+++ Data provided

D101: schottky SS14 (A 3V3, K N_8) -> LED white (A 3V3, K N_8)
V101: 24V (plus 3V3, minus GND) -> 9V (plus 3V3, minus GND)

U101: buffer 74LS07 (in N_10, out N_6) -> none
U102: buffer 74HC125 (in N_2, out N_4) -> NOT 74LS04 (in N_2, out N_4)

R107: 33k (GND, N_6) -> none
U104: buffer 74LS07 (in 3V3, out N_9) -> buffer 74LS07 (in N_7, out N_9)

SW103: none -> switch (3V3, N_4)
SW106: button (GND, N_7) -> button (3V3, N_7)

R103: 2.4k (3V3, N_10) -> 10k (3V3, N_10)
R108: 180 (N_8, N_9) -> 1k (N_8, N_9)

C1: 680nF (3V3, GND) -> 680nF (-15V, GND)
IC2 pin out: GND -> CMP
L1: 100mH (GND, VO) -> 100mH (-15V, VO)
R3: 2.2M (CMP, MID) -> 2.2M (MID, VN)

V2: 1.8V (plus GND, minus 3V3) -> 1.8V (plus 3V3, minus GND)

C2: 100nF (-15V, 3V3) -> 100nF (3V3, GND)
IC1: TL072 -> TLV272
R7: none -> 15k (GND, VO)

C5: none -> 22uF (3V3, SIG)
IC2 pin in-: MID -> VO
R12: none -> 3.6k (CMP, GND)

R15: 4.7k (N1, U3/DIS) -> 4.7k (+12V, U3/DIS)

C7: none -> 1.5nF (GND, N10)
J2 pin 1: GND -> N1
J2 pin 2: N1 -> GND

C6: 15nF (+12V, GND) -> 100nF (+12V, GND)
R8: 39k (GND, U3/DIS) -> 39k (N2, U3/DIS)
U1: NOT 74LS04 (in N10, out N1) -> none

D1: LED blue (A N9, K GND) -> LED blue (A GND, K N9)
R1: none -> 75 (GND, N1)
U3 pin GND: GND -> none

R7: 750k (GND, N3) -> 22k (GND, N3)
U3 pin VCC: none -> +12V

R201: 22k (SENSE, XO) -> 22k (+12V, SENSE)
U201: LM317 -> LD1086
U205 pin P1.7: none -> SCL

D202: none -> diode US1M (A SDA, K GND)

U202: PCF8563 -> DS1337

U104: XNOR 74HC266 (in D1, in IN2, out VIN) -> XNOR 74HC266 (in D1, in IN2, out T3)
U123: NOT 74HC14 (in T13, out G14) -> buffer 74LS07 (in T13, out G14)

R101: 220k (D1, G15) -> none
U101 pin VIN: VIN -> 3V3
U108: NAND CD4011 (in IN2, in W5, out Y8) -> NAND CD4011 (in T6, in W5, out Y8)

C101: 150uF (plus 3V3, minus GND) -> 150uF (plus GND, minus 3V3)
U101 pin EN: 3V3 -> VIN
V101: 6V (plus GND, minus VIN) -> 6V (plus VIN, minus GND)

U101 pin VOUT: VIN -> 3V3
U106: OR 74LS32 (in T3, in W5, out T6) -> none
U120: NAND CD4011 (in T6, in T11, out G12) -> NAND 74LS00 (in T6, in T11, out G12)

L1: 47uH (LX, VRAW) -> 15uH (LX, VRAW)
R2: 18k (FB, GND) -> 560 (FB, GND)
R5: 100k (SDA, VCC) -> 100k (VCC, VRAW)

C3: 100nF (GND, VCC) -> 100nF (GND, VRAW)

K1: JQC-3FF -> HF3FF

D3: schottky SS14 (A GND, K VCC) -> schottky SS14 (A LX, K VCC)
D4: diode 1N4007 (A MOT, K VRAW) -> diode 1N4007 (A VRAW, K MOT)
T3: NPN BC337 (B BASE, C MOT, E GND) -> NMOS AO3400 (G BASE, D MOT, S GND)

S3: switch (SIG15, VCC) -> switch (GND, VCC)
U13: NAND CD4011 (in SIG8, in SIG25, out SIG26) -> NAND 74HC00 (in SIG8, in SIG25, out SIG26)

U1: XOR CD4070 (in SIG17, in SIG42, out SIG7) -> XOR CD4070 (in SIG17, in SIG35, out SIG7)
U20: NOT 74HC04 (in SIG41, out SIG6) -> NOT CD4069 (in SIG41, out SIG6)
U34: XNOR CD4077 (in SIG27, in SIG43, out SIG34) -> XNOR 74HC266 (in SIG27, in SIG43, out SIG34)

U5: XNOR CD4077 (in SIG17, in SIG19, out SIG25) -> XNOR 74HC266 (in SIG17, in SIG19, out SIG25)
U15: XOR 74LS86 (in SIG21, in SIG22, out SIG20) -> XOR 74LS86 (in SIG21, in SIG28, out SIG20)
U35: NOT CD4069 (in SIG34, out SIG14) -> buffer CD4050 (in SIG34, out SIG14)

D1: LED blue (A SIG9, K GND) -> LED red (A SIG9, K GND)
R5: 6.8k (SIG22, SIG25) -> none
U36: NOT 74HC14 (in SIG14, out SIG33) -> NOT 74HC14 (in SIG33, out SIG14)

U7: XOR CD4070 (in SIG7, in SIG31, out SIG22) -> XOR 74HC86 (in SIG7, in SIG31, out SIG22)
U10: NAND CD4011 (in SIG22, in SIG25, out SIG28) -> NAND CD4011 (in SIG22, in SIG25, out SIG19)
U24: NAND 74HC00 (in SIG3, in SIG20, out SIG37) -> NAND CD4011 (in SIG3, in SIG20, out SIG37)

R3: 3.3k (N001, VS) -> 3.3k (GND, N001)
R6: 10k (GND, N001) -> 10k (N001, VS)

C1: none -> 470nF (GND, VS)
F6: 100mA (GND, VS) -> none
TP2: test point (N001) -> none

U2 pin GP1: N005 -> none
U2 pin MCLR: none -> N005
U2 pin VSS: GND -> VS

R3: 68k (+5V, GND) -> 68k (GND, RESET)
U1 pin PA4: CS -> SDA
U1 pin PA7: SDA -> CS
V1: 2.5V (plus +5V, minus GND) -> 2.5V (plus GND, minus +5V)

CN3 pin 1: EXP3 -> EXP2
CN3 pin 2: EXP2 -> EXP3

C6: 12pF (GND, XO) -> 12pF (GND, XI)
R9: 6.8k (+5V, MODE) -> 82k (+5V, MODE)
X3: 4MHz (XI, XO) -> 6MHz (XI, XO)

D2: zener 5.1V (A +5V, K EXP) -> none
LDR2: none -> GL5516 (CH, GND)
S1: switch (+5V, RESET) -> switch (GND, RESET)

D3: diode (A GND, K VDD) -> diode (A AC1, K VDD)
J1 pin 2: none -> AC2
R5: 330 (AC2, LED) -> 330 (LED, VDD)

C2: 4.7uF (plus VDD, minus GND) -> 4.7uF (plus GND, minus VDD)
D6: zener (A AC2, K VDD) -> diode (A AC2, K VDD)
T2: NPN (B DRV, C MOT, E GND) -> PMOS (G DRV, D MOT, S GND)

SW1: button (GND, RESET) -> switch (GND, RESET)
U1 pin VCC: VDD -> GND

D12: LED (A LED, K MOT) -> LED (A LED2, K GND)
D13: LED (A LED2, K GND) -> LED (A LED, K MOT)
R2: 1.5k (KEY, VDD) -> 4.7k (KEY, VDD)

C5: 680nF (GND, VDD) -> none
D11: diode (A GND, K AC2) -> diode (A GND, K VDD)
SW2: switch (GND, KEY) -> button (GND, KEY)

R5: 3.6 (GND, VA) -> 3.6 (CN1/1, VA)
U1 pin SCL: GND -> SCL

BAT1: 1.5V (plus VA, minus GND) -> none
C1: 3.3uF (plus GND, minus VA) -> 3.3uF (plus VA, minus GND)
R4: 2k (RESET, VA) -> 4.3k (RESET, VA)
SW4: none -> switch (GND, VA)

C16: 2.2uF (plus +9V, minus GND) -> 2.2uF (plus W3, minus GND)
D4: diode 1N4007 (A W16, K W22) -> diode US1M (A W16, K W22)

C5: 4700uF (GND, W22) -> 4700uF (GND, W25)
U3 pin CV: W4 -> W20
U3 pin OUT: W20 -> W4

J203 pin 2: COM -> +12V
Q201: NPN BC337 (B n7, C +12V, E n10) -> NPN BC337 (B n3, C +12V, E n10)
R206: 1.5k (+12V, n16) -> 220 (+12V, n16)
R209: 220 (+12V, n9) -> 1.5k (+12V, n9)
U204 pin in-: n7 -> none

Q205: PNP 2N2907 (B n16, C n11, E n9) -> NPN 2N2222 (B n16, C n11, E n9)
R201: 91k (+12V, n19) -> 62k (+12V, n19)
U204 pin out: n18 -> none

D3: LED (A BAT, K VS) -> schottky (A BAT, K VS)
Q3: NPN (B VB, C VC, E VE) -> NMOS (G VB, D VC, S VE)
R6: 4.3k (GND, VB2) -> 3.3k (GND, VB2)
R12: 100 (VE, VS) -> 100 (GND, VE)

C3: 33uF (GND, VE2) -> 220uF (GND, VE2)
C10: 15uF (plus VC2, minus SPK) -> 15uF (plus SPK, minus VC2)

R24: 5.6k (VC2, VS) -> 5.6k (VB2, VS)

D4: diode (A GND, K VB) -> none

++++++

▶ Exercise:
Only the lines from the one with "Q3: NPN (B VB, C" through the last line of the records belong in the answer, each copied exactly.

▶ Answer area:
Q3: NPN (B VB, C VC, E VE) -> NMOS (G VB, D VC, S VE)
R6: 4.3k (GND, VB2) -> 3.3k (GND, VB2)
R12: 100 (VE, VS) -> 100 (GND, VE)

C3: 33uF (GND, VE2) -> 220uF (GND, VE2)
C10: 15uF (plus VC2, minus SPK) -> 15uF (plus SPK, minus VC2)

R24: 5.6k (VC2, VS) -> 5.6k (VB2, VS)

D4: diode (A GND, K VB) -> none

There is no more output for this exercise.